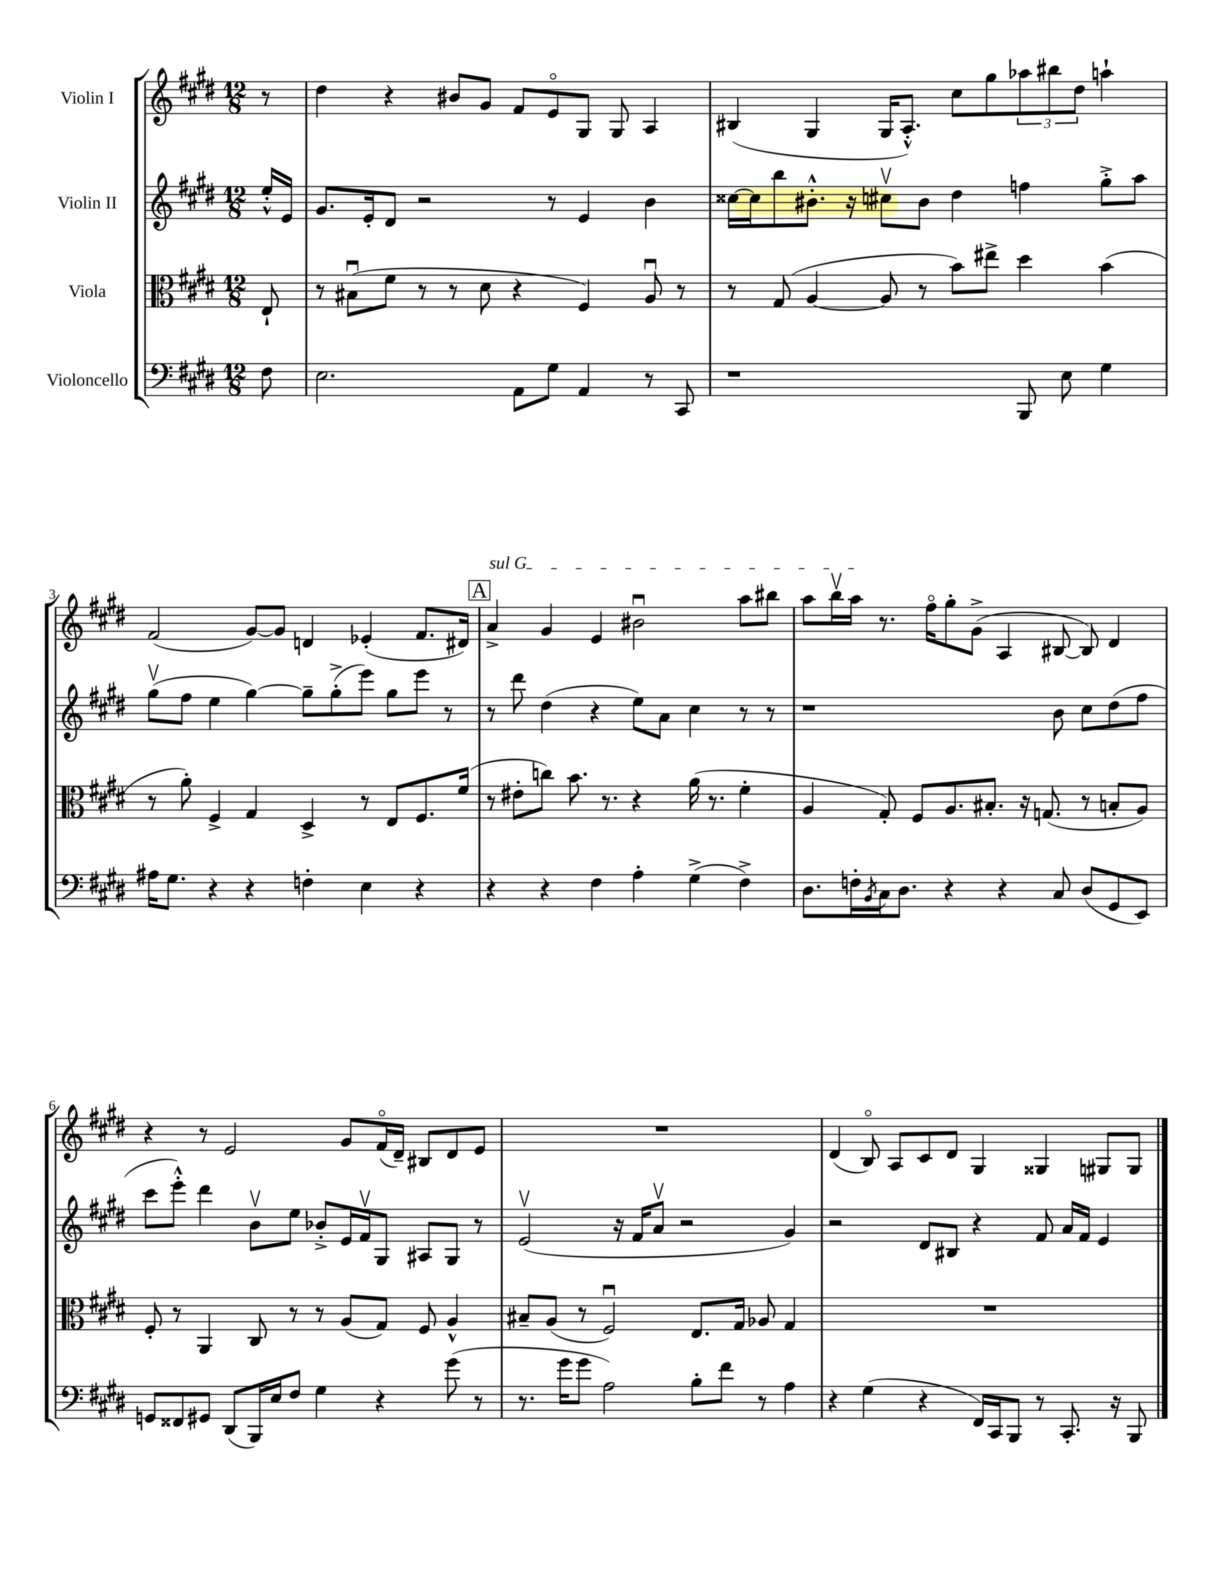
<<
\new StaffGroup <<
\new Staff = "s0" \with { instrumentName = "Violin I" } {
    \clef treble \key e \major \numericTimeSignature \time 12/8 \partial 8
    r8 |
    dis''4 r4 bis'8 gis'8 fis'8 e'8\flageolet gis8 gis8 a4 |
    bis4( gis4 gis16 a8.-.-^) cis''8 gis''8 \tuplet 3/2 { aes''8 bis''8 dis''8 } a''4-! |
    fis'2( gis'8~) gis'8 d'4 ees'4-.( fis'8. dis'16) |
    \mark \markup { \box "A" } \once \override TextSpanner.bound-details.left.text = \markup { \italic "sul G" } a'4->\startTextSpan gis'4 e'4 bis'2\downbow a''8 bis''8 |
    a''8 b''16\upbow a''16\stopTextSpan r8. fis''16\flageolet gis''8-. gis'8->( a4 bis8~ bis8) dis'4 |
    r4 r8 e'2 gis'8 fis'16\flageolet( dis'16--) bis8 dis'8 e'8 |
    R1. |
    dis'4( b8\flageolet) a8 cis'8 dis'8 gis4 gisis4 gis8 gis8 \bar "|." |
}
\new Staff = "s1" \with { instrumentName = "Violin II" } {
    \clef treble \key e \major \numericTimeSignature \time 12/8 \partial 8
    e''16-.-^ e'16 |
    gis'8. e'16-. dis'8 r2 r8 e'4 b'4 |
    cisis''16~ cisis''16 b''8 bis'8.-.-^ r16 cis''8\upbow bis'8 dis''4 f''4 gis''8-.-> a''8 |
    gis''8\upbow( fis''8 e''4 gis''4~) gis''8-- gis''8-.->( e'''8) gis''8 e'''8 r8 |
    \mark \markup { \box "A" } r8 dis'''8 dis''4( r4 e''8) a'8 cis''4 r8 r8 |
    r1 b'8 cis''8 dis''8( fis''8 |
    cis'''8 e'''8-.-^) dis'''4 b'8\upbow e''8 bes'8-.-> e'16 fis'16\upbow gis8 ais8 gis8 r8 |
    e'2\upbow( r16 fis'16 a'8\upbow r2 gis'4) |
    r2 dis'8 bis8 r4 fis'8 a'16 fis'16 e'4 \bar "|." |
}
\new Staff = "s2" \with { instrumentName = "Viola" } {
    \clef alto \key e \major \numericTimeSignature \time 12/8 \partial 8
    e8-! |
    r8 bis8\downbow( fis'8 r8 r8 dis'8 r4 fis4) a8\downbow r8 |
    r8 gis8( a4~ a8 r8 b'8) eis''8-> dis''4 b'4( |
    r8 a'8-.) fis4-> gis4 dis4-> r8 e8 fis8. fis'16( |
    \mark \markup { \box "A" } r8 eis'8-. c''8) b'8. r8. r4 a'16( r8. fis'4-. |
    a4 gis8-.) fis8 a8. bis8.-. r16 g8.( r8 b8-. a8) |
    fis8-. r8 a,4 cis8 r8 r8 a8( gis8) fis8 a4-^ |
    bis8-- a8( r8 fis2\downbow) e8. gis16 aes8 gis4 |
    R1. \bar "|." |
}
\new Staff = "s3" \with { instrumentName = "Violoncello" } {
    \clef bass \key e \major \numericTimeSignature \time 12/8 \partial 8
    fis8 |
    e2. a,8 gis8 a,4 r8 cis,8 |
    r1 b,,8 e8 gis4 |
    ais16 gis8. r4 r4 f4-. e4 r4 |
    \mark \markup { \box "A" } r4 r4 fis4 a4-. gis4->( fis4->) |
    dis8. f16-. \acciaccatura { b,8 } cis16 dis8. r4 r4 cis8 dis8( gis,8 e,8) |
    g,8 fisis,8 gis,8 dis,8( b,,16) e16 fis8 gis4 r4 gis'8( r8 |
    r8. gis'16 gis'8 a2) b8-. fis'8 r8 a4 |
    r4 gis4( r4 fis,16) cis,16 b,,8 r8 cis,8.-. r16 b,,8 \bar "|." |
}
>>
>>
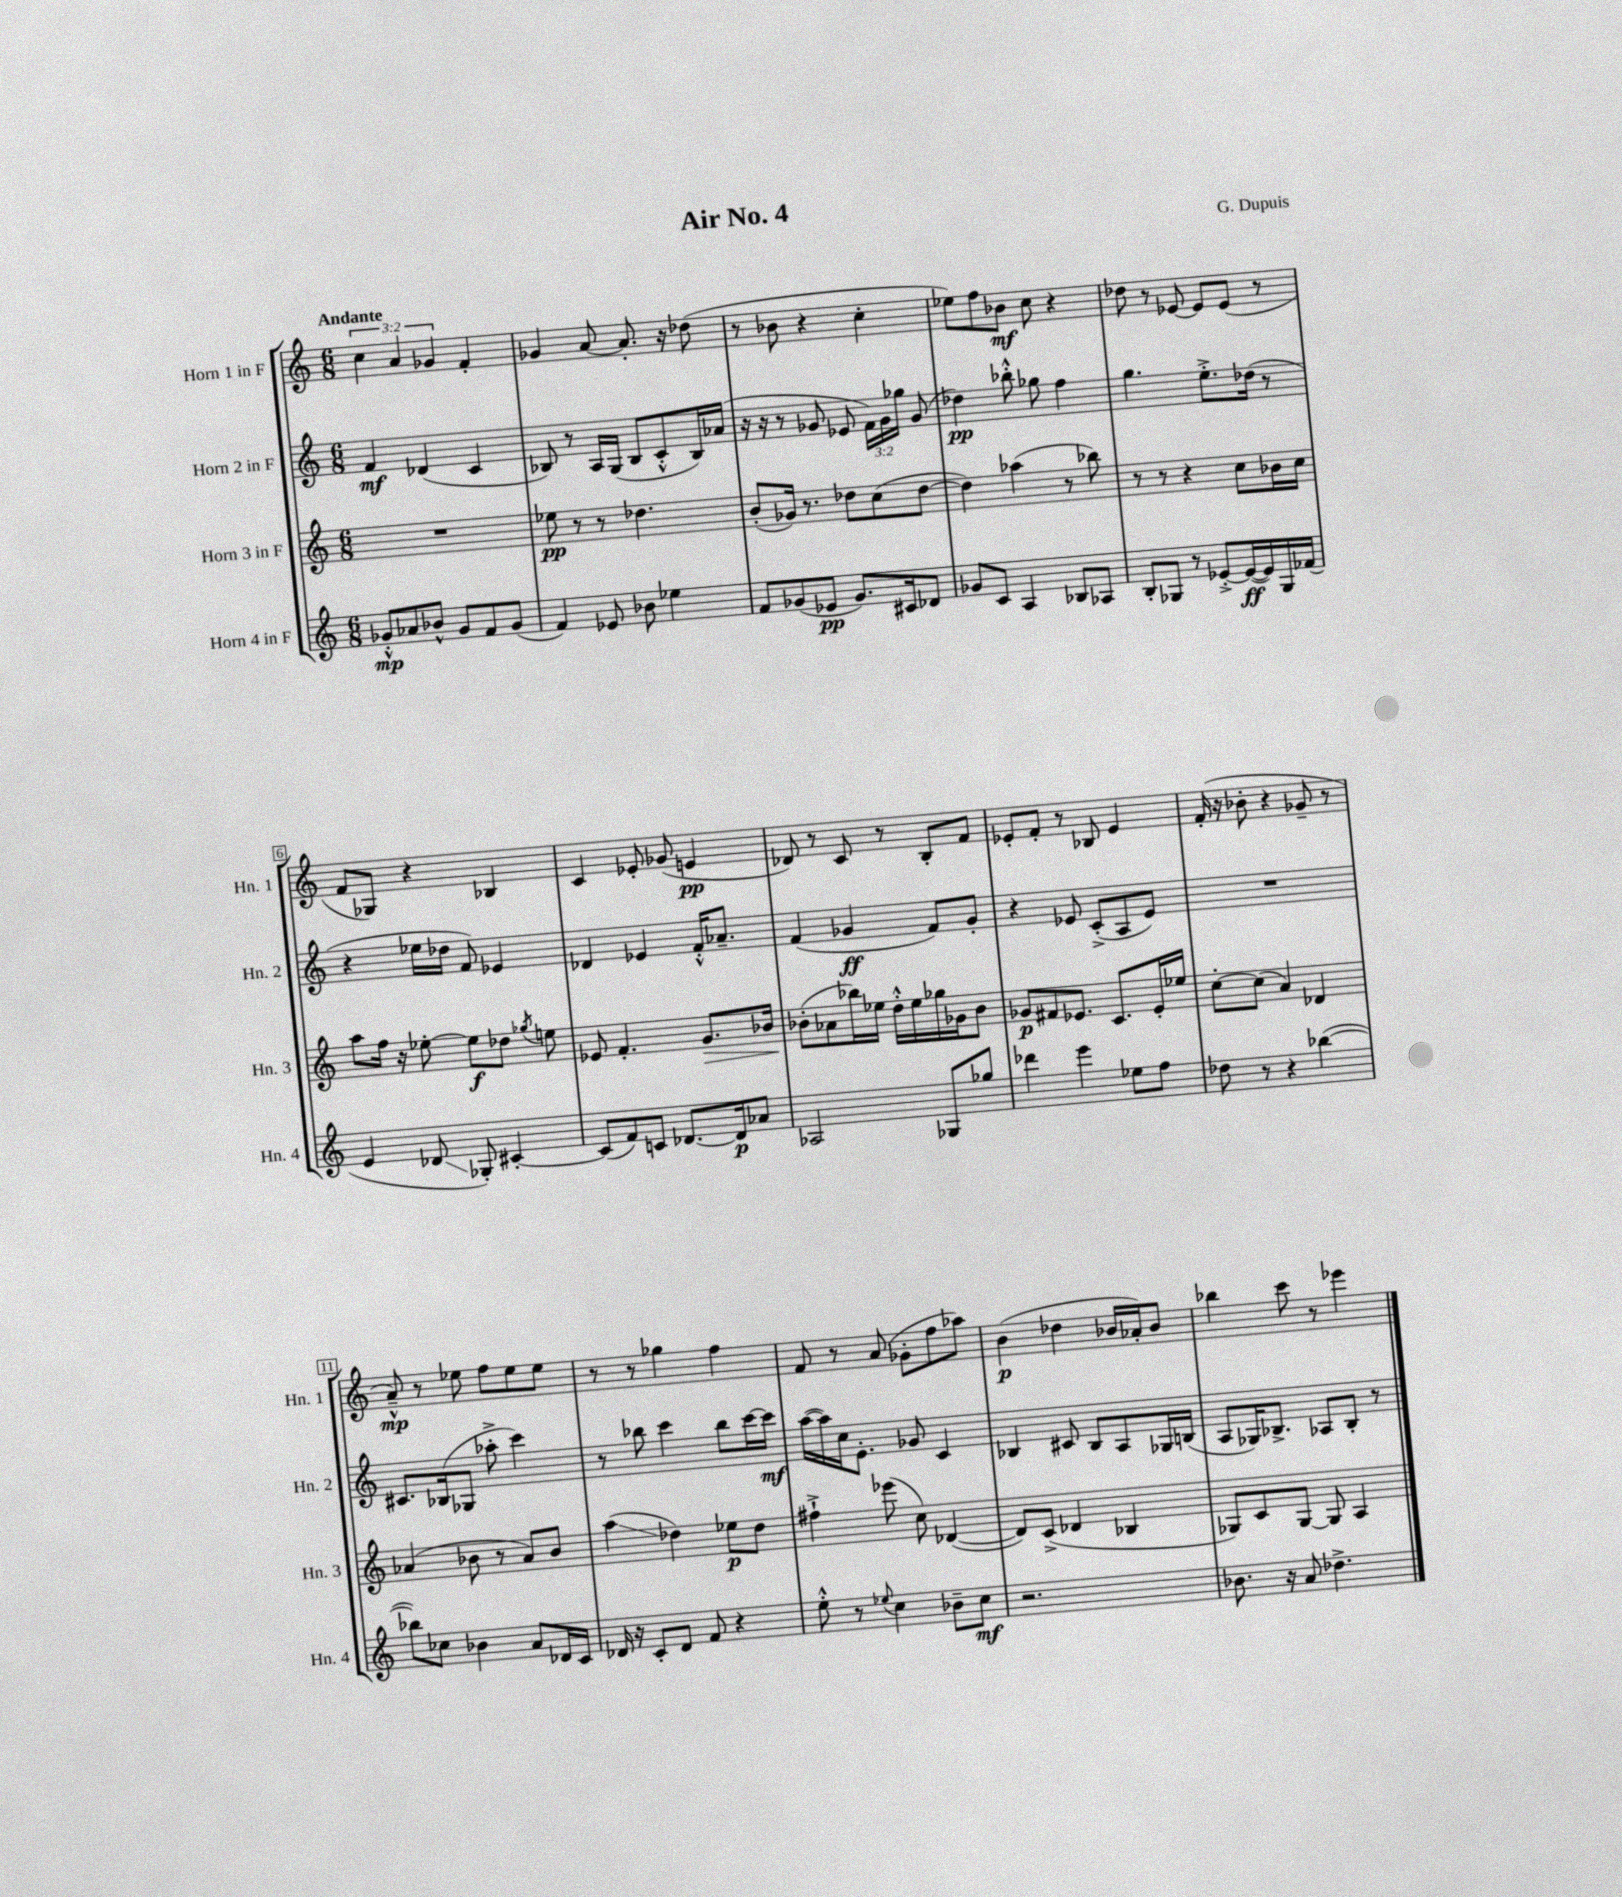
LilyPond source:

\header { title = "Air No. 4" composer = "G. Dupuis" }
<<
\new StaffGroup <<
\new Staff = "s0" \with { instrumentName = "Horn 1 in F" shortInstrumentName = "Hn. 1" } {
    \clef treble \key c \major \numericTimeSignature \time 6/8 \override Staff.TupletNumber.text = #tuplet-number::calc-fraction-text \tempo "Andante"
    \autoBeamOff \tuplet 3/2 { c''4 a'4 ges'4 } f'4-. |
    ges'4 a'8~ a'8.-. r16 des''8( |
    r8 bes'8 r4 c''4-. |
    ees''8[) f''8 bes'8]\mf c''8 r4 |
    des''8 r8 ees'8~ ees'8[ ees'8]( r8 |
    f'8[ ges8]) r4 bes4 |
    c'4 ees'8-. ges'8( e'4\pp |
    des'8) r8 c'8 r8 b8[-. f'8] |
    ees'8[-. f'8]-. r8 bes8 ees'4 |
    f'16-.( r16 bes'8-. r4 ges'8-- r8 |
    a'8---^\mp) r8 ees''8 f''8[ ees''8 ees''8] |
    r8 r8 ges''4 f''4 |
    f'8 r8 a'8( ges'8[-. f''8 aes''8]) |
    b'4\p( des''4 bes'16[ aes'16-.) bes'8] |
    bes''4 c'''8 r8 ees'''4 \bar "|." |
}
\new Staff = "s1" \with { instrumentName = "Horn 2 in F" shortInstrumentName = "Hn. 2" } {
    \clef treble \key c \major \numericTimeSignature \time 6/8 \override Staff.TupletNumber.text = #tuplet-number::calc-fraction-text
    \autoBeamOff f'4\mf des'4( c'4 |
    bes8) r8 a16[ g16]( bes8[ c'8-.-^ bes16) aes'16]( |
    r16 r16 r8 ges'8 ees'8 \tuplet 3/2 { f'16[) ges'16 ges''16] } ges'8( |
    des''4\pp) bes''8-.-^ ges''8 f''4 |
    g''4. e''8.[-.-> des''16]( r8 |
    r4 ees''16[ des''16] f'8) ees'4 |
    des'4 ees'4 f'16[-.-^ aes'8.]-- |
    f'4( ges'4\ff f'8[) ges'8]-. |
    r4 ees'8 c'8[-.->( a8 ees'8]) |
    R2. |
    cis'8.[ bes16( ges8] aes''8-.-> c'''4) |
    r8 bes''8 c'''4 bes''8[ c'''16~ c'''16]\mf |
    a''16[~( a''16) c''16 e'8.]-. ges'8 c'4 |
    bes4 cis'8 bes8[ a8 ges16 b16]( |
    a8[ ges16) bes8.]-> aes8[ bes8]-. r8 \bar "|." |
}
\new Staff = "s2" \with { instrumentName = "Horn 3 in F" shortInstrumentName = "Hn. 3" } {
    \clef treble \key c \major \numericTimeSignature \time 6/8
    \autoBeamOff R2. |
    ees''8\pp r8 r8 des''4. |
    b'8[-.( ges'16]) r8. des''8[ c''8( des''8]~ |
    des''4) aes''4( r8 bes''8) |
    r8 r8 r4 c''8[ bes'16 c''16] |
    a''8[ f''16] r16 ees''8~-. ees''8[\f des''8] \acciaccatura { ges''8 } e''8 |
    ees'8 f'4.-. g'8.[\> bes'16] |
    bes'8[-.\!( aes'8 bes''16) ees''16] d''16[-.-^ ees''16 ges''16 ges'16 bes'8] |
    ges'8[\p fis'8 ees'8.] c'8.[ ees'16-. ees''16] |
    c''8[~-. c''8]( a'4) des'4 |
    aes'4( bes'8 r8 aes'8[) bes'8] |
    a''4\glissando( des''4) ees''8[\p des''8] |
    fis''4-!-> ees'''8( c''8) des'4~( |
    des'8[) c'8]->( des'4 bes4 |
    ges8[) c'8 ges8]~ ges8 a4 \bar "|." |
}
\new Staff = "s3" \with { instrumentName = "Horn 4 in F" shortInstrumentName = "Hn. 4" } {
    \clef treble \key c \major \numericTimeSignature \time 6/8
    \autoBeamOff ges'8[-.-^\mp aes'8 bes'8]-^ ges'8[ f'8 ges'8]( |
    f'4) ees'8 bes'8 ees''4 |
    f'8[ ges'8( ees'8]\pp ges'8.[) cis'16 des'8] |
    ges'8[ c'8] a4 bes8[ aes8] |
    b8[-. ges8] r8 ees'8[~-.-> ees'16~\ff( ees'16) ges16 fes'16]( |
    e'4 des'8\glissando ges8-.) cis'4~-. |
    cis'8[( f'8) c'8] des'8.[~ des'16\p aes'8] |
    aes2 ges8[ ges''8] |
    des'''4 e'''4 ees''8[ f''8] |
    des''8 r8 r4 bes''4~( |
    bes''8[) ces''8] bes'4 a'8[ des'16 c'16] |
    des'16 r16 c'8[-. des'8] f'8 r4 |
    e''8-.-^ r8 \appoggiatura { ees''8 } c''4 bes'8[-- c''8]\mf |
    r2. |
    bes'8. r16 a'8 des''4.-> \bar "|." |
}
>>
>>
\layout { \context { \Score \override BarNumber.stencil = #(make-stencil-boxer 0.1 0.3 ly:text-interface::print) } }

## DIRECTIONS
Extract, word for word, every line from the beginning of the records through the line containing "a''8 b''16\upbow a''16\stopTextSpan", both included. Omit the pictures.

## SOLUTION FOR THIS PROBLEM
<<
\new StaffGroup <<
\new Staff = "s0" \with { instrumentName = "Violin I" } {
    \clef treble \key e \major \numericTimeSignature \time 12/8 \partial 8
    r8 |
    dis''4 r4 bis'8 gis'8 fis'8 e'8\flageolet gis8 gis8 a4 |
    bis4( gis4 gis16 a8.-.-^) cis''8 gis''8 \tuplet 3/2 { aes''8 bis''8 dis''8 } a''4-! |
    fis'2( gis'8~) gis'8 d'4 ees'4-.( fis'8. dis'16) |
    \mark \markup { \box "A" } \once \override TextSpanner.bound-details.left.text = \markup { \italic "sul G" } a'4->\startTextSpan gis'4 e'4 bis'2\downbow a''8 bis''8 |
    a''8 b''16\upbow a''16\stopTextSpan r8. fis''16\flageolet gis''8-. gis'8->( a4 bis8~ bis8) dis'4 |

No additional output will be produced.